### [INSTRUCTIONS TO FOLLOW]
The lines to find are those in the entries that hold the word "yellow"; copy every one of them.

### [STUDY MATERIAL]
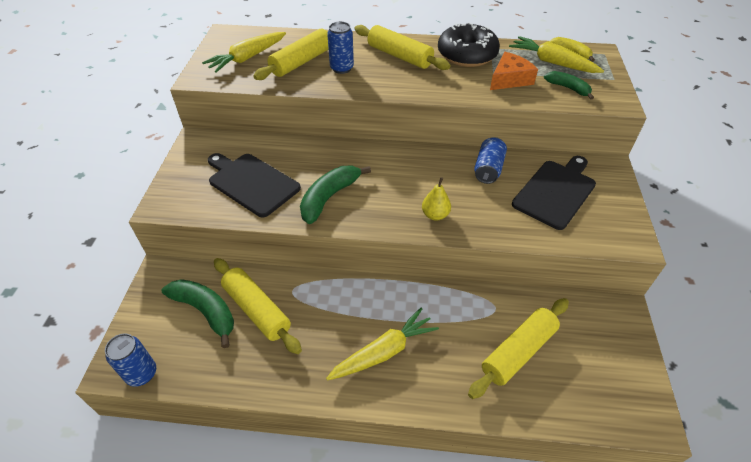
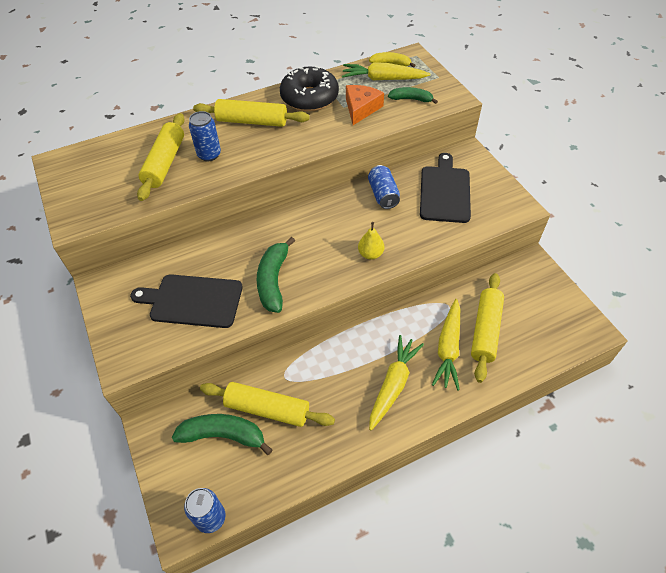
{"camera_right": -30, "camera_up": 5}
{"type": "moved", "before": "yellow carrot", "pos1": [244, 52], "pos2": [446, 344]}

* * *

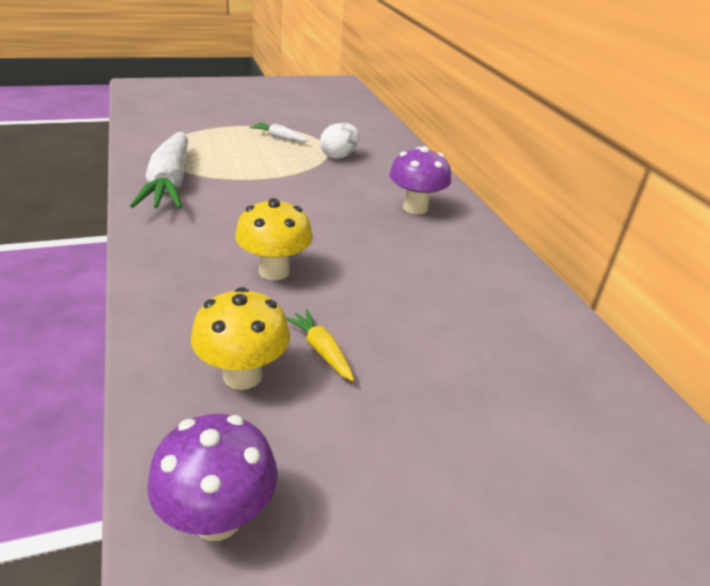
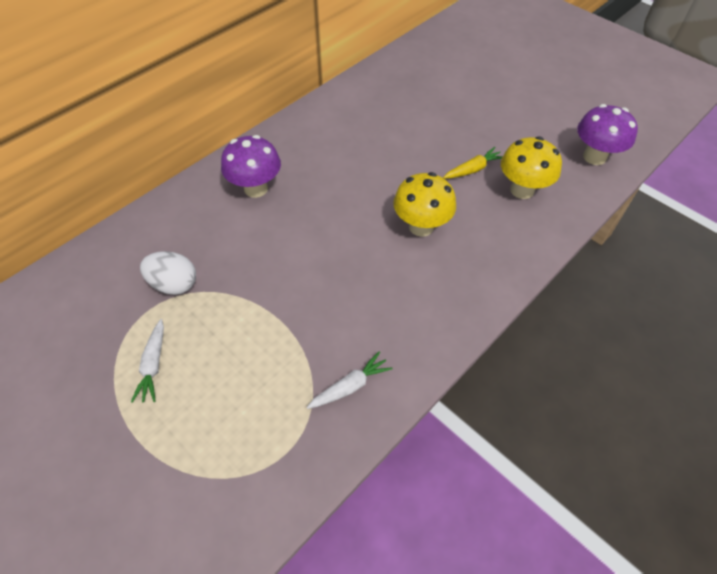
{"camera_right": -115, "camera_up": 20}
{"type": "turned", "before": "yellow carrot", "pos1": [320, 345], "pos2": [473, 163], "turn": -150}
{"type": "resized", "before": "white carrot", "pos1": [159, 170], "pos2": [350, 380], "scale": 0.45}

### [OUTPUT FOR THIS TASK]
{"type": "moved", "before": "yellow carrot", "pos1": [244, 52], "pos2": [446, 344]}
{"type": "turned", "before": "yellow carrot", "pos1": [320, 345], "pos2": [473, 163], "turn": -150}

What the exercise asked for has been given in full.